___ Dataset content ___
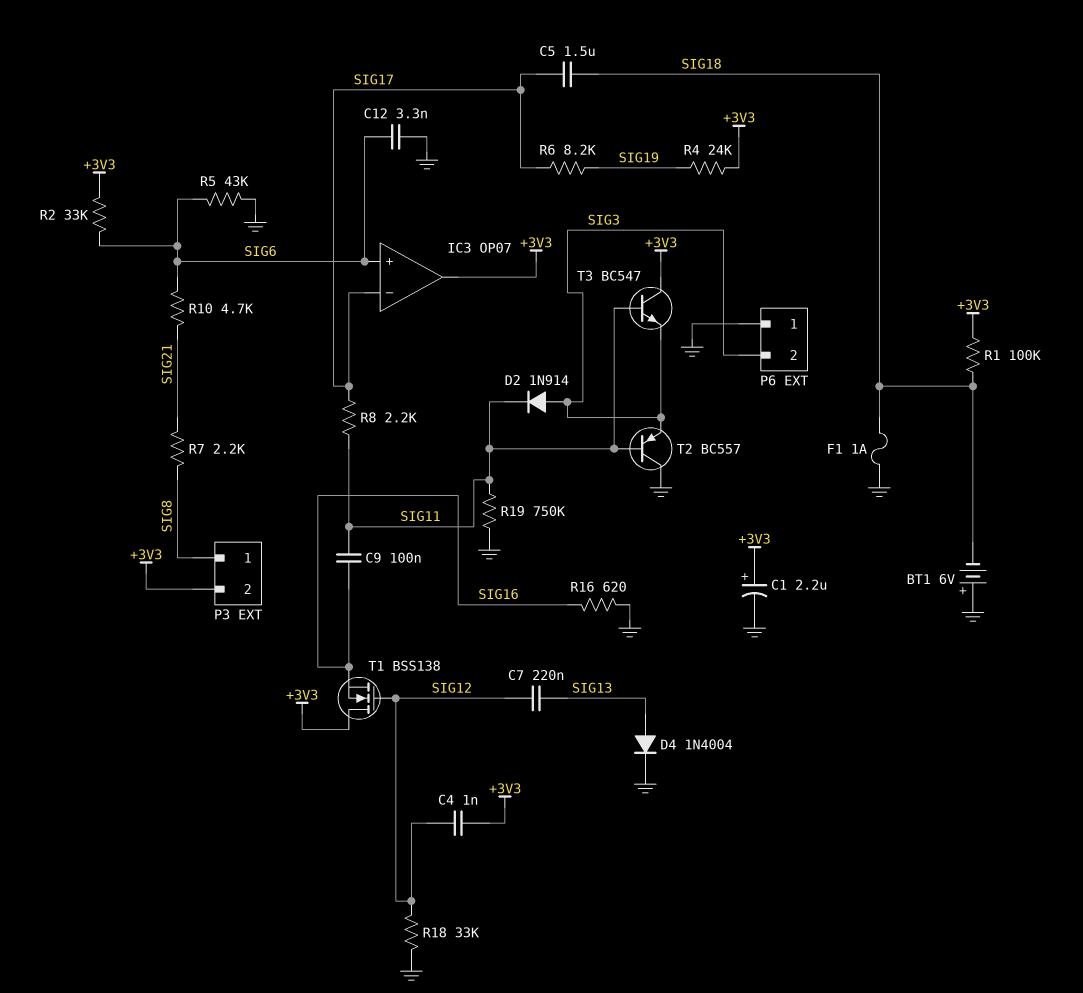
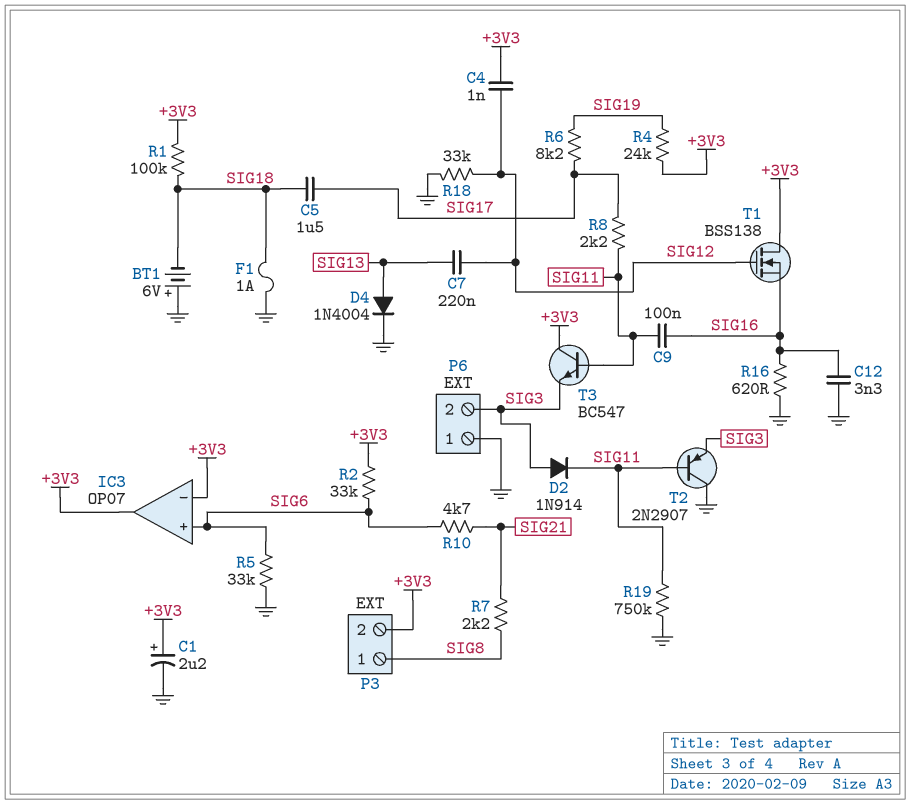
C12: 3.3nF (GND, SIG6) -> 3.3nF (GND, SIG16)
IC3 pin in-: SIG17 -> +3V3
R5: 43k (GND, SIG6) -> 33k (GND, SIG6)
T2: PNP BC557 (B SIG11, C GND, E SIG3) -> PNP 2N2907 (B SIG11, C GND, E SIG3)

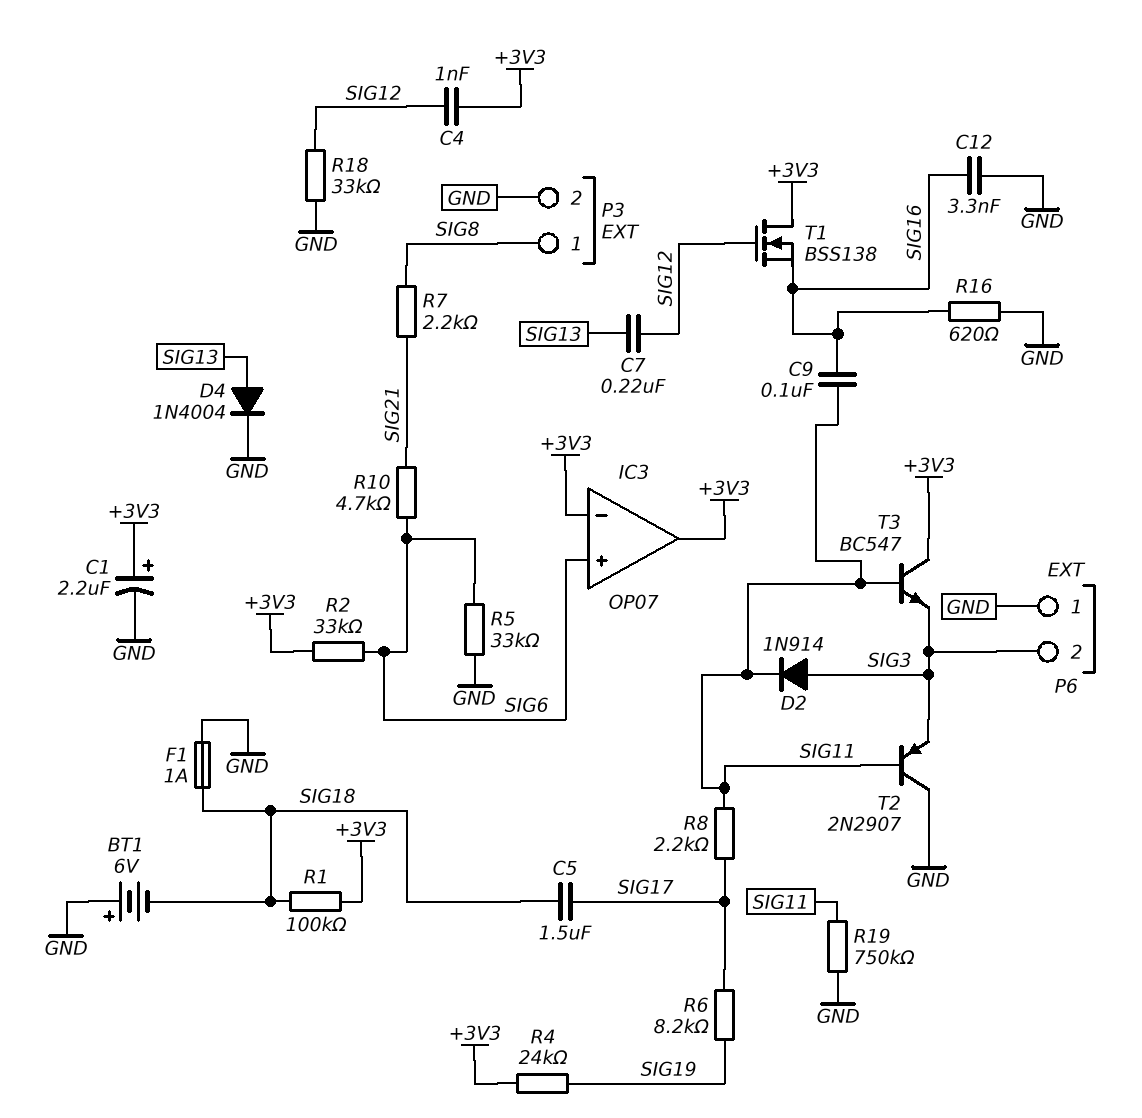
P3 pin 2: +3V3 -> GND

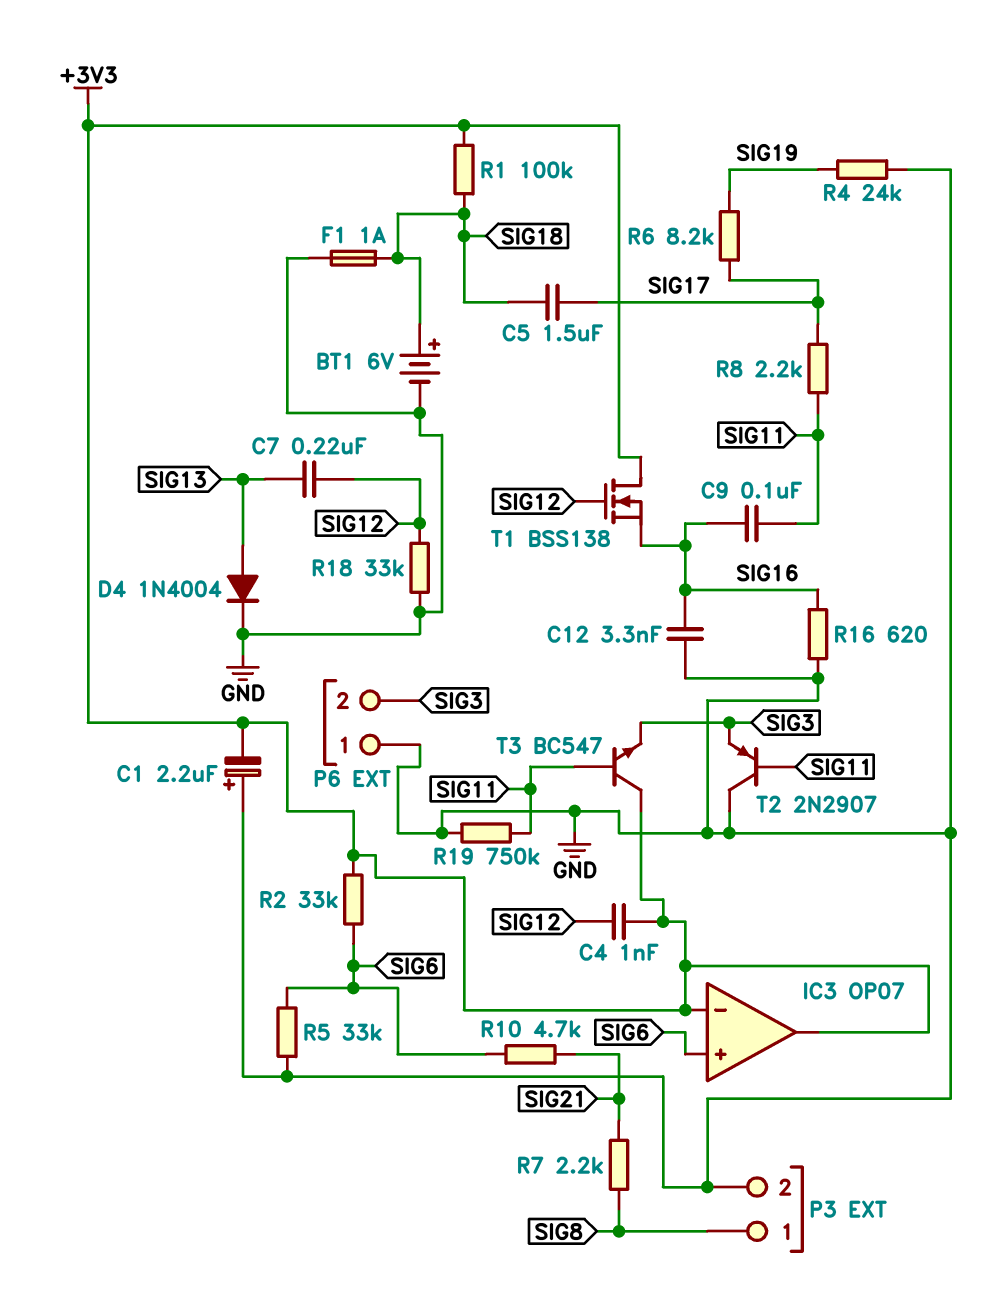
BT1: 6V (plus GND, minus SIG18) -> 6V (plus SIG18, minus GND)
C1: 2.2uF (plus +3V3, minus GND) -> 2.2uF (plus GND, minus +3V3)
D2: diode 1N914 (A SIG3, K SIG11) -> none
R4: 24k (+3V3, SIG19) -> 24k (GND, SIG19)

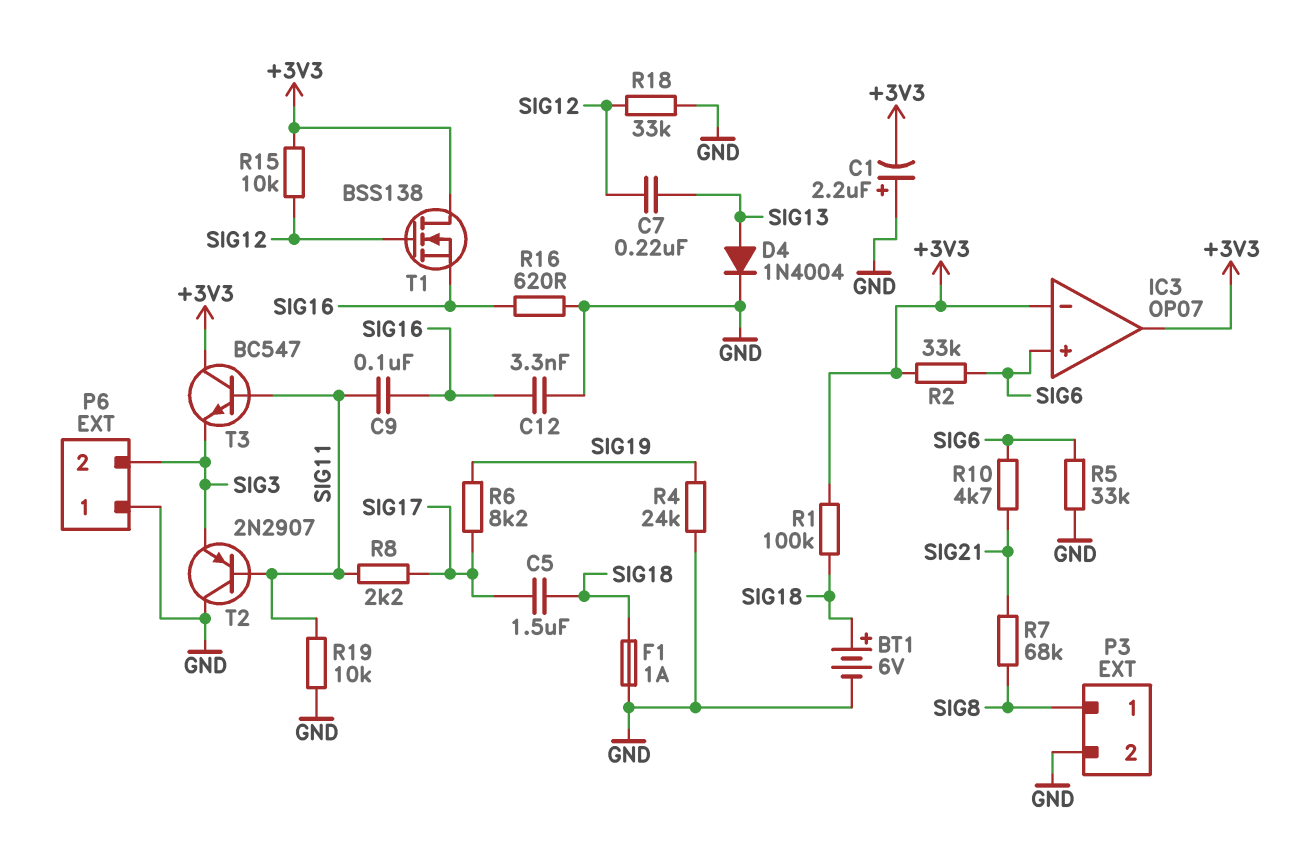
C4: 1nF (+3V3, SIG12) -> none
R7: 2.2k (SIG8, SIG21) -> 68k (SIG8, SIG21)
R15: none -> 10k (+3V3, SIG12)
R19: 750k (GND, SIG11) -> 10k (GND, SIG11)

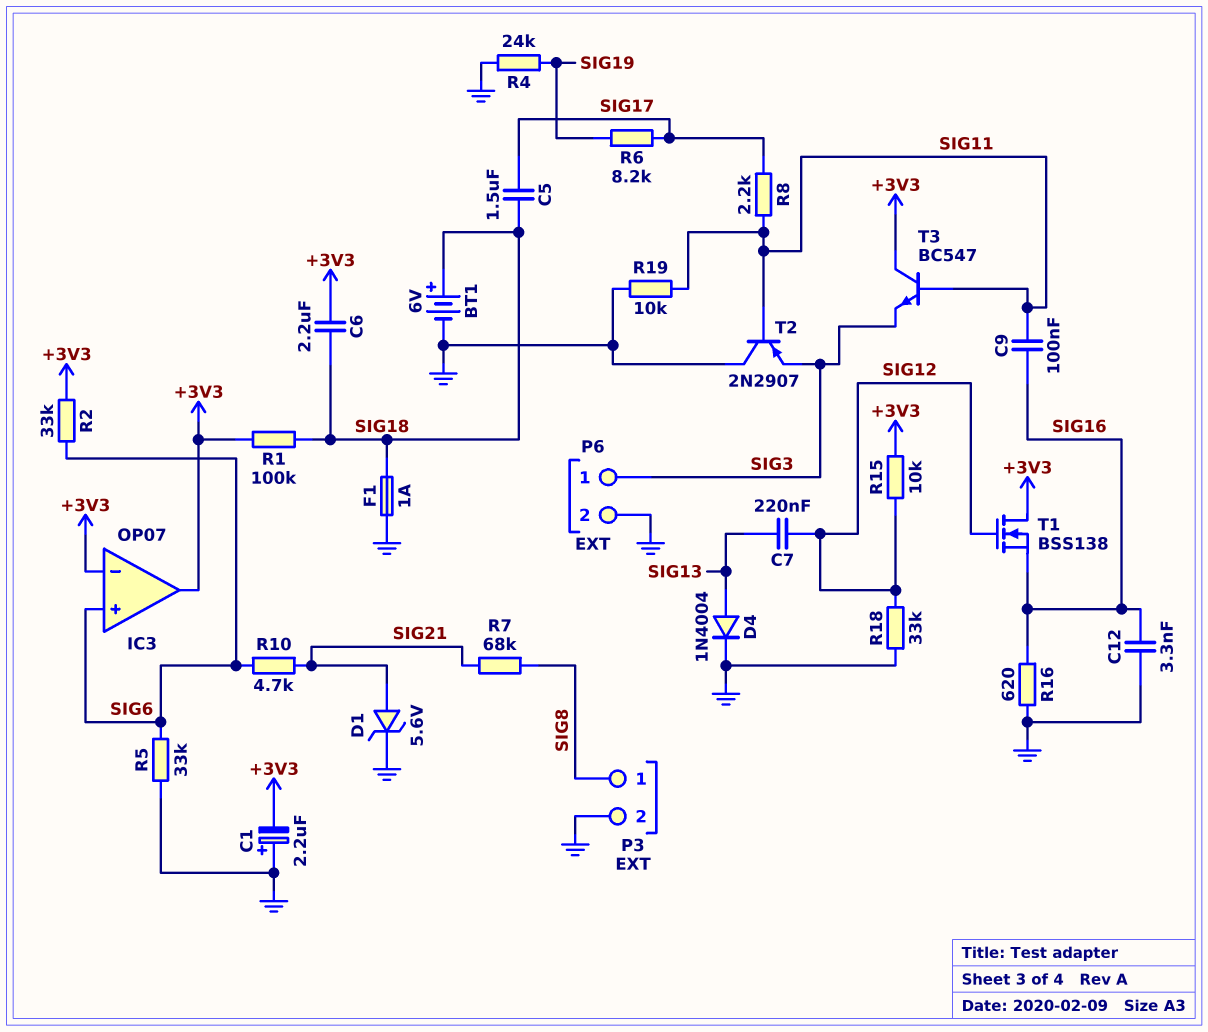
C6: none -> 2.2uF (+3V3, SIG18)
D1: none -> zener 5.6V (A SIG21, K GND)
P6 pin 1: GND -> SIG3
P6 pin 2: SIG3 -> GND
___
▶ Problem description
Images do not belong in the copy; reproduce all other parts of the records above verbatim.

▶ Exercise answer
C12: 3.3nF (GND, SIG6) -> 3.3nF (GND, SIG16)
IC3 pin in-: SIG17 -> +3V3
R5: 43k (GND, SIG6) -> 33k (GND, SIG6)
T2: PNP BC557 (B SIG11, C GND, E SIG3) -> PNP 2N2907 (B SIG11, C GND, E SIG3)

P3 pin 2: +3V3 -> GND

BT1: 6V (plus GND, minus SIG18) -> 6V (plus SIG18, minus GND)
C1: 2.2uF (plus +3V3, minus GND) -> 2.2uF (plus GND, minus +3V3)
D2: diode 1N914 (A SIG3, K SIG11) -> none
R4: 24k (+3V3, SIG19) -> 24k (GND, SIG19)

C4: 1nF (+3V3, SIG12) -> none
R7: 2.2k (SIG8, SIG21) -> 68k (SIG8, SIG21)
R15: none -> 10k (+3V3, SIG12)
R19: 750k (GND, SIG11) -> 10k (GND, SIG11)

C6: none -> 2.2uF (+3V3, SIG18)
D1: none -> zener 5.6V (A SIG21, K GND)
P6 pin 1: GND -> SIG3
P6 pin 2: SIG3 -> GND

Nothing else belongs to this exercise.